:: Problem statement ::
Give only the number of lines in the records below that contain the word "grey".

:: The input ::
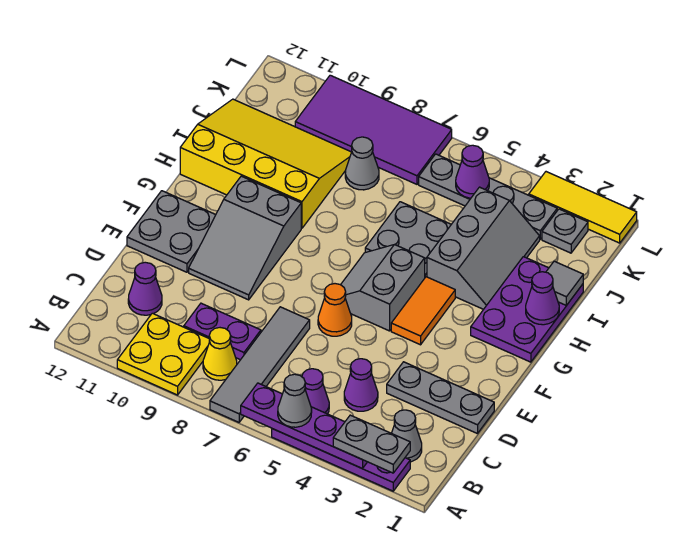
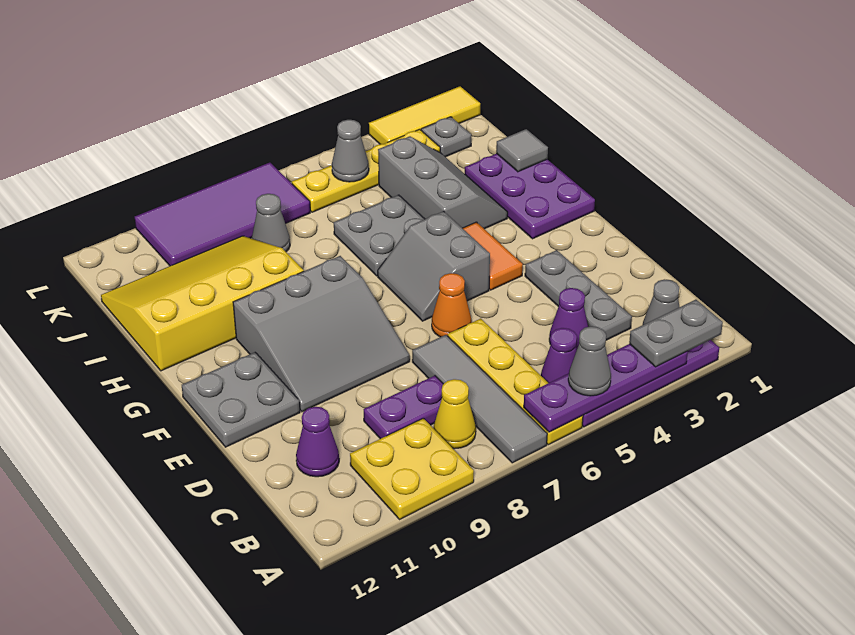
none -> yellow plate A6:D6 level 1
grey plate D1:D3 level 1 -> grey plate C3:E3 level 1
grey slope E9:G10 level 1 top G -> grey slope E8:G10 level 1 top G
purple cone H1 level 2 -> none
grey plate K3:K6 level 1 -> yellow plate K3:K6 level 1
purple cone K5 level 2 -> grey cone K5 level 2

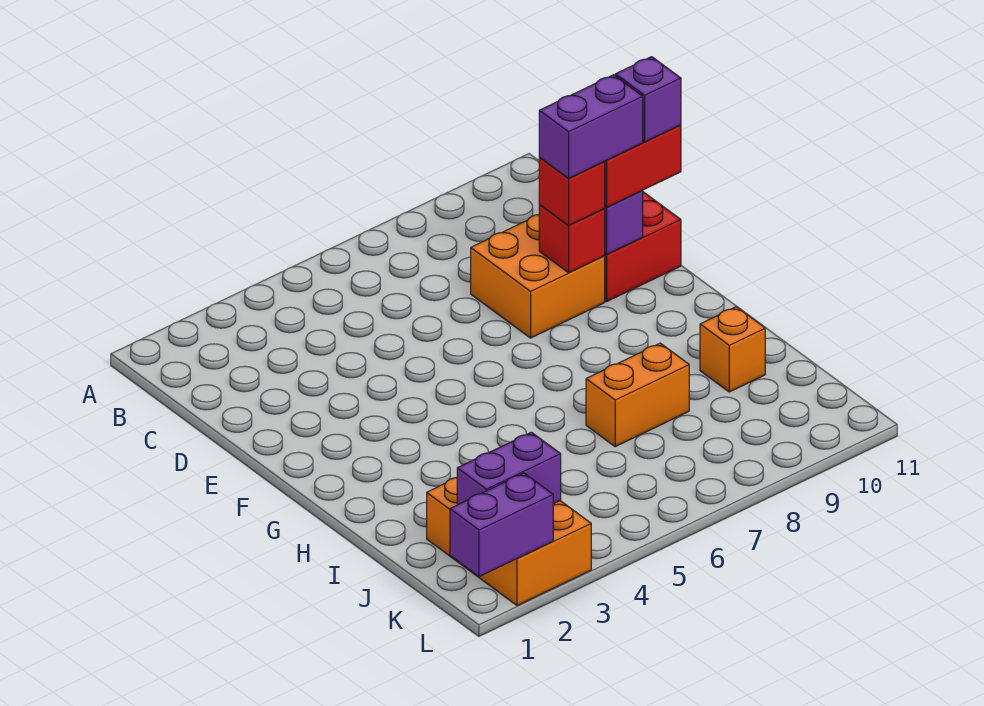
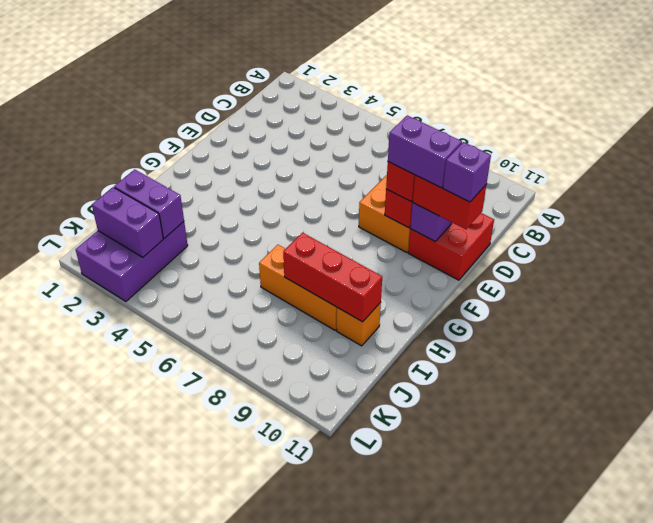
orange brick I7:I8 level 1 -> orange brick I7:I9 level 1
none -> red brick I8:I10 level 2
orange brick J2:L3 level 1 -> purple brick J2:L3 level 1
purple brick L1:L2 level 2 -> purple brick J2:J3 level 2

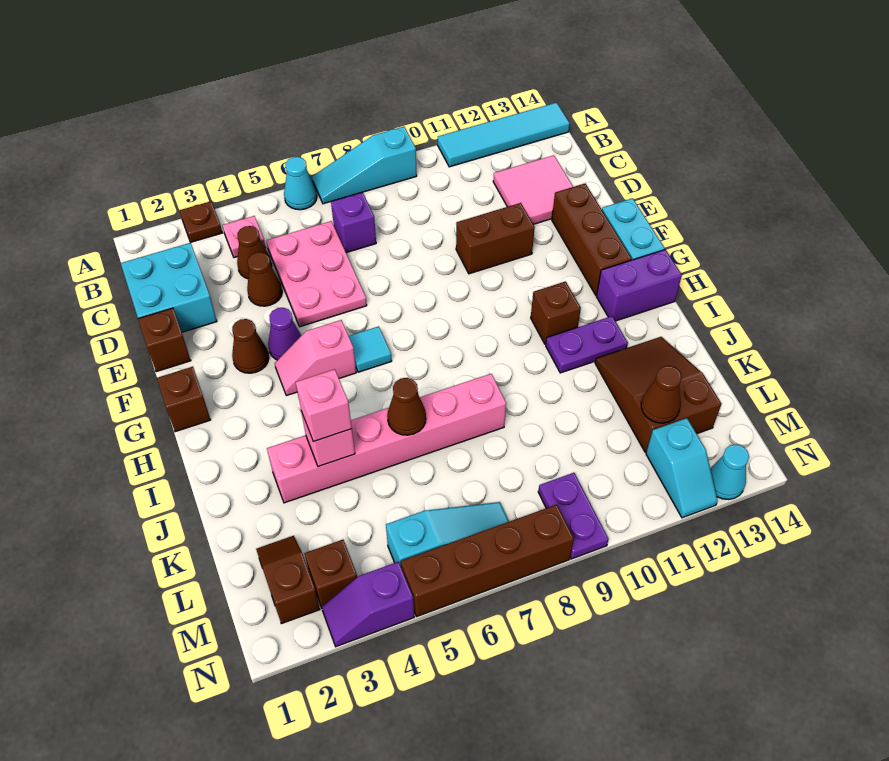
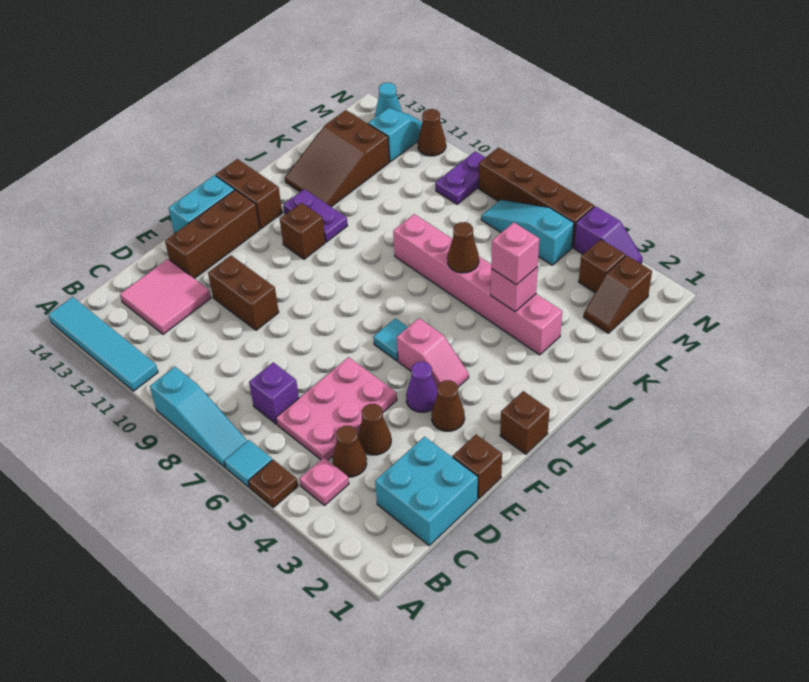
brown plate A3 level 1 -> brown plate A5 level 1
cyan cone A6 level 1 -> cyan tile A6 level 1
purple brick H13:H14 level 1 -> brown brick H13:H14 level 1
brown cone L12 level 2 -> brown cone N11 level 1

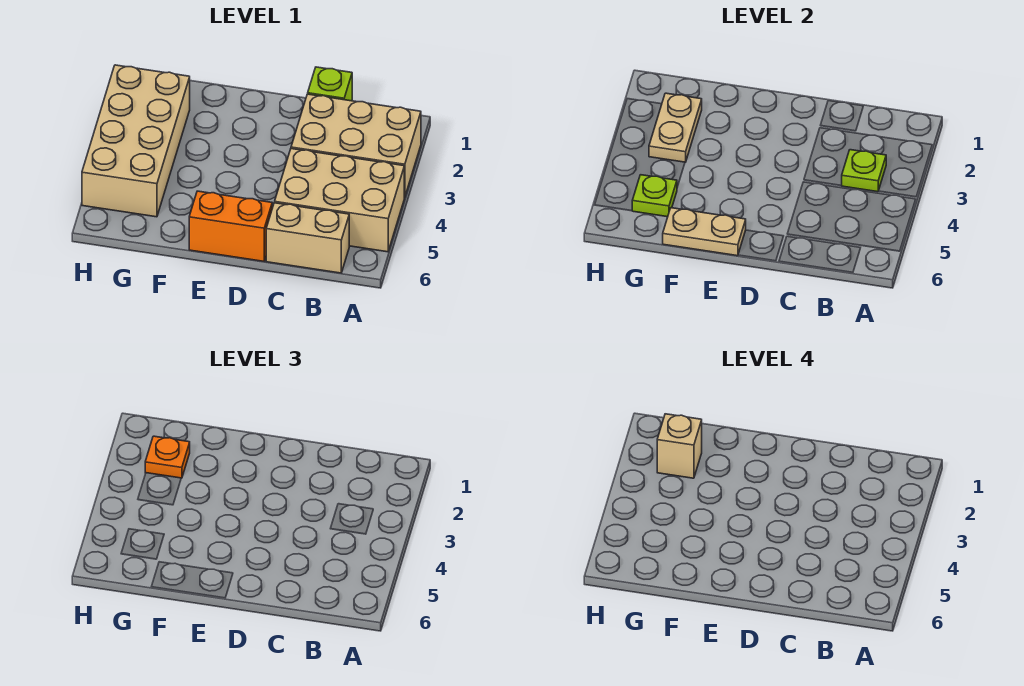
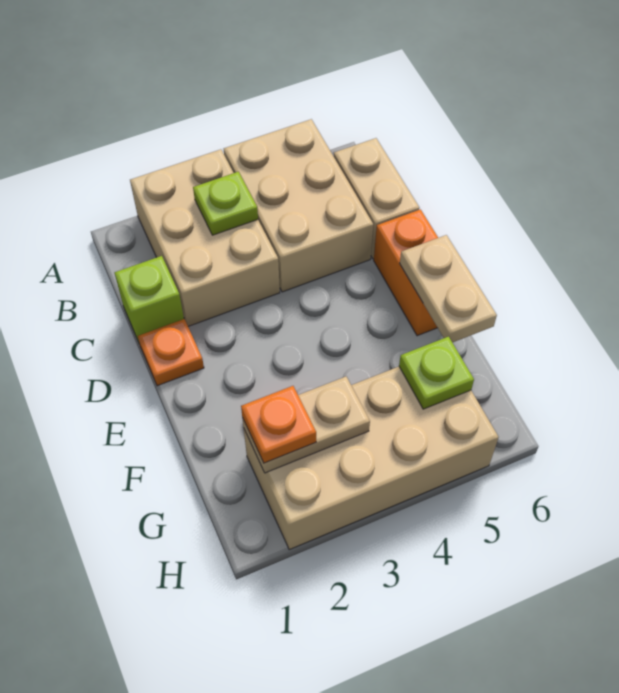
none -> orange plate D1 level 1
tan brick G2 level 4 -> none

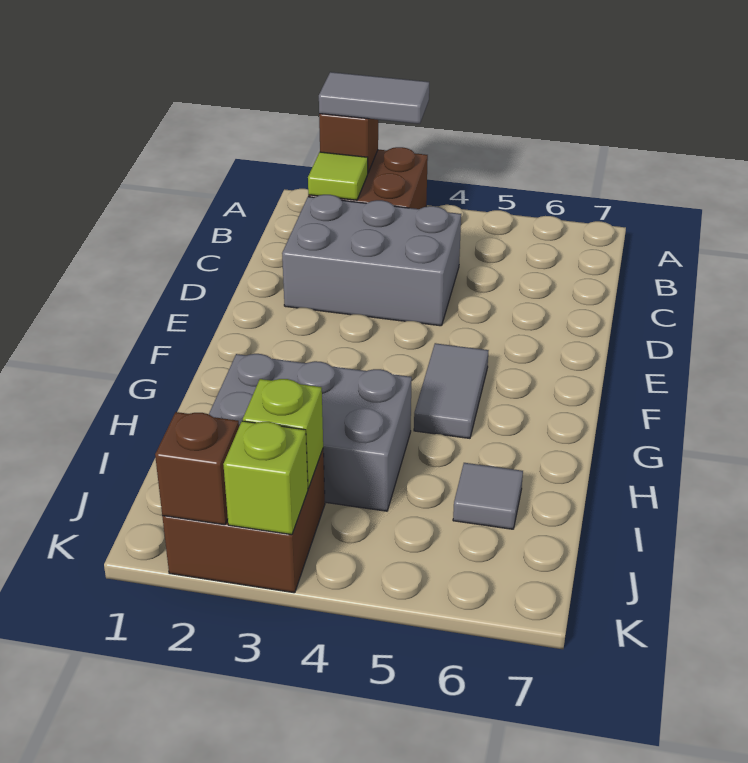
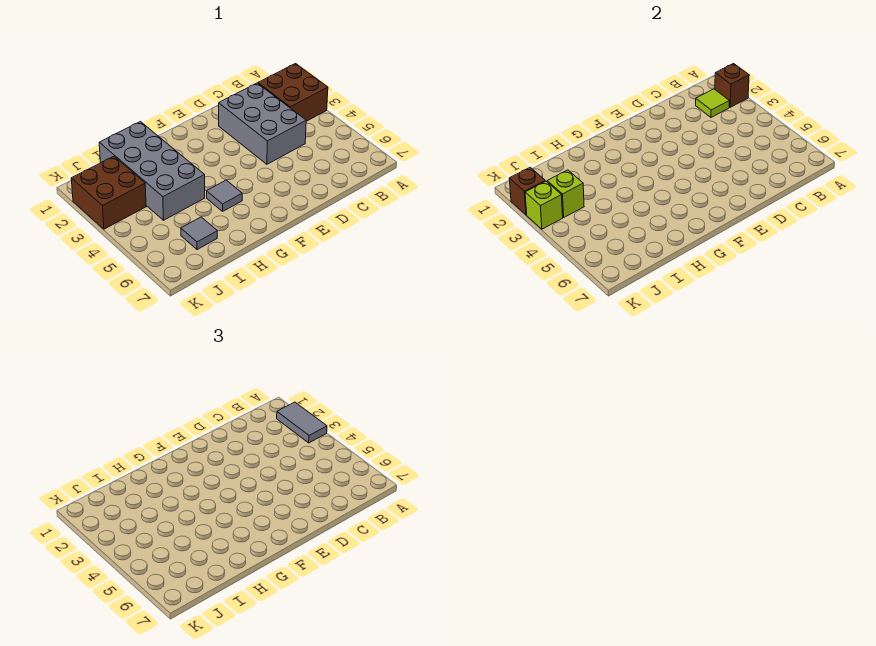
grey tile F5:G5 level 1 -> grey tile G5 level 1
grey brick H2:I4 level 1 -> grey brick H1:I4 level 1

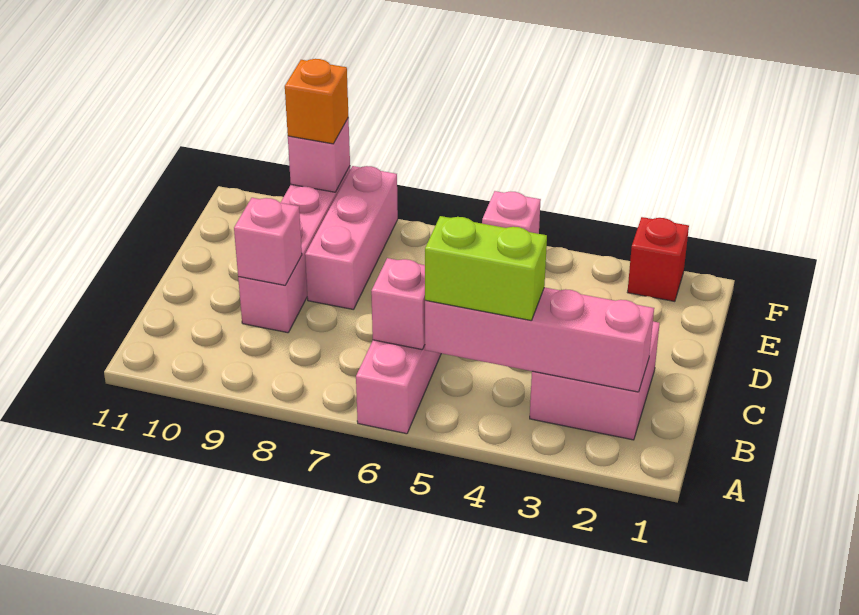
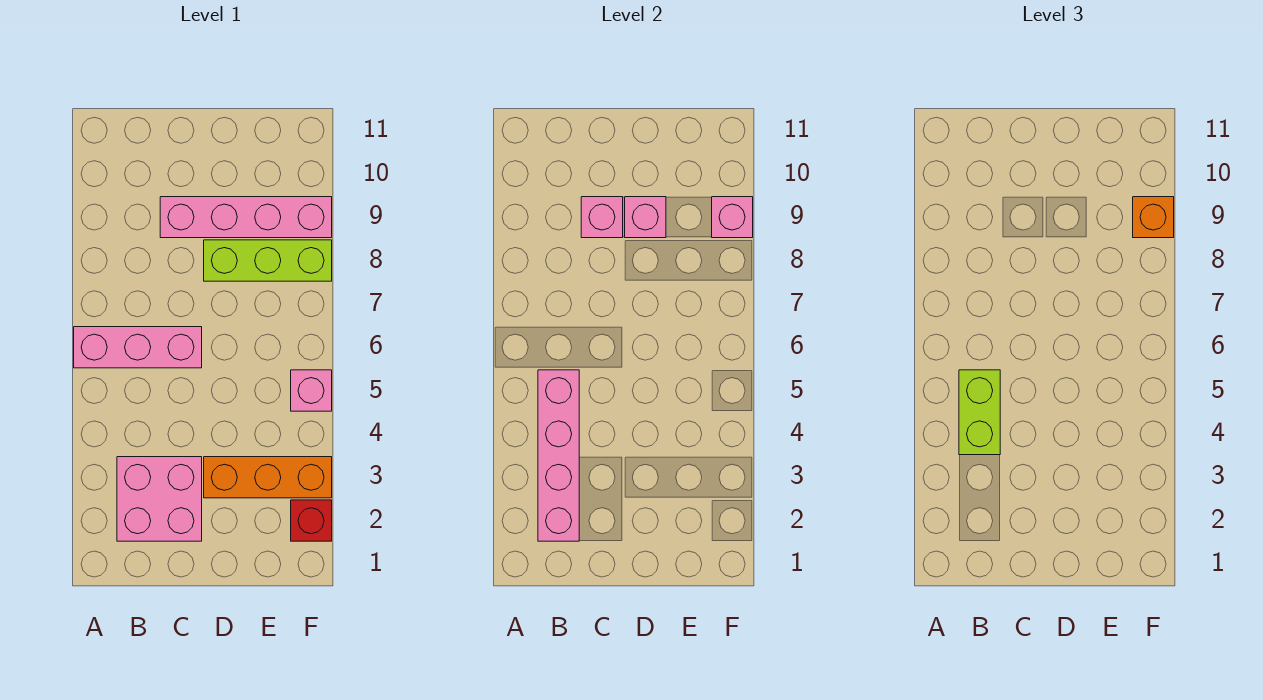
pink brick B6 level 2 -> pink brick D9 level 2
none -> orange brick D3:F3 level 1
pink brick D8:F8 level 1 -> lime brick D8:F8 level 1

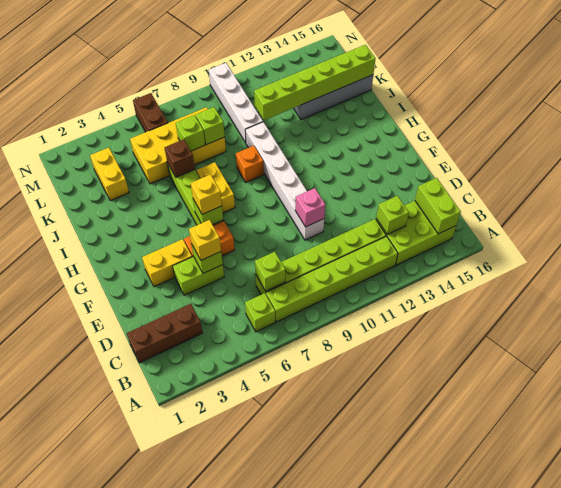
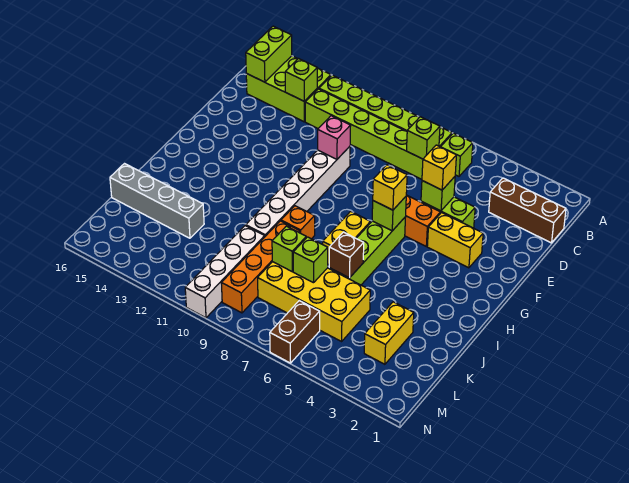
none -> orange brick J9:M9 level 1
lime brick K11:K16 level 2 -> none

:: Output of the task ::
6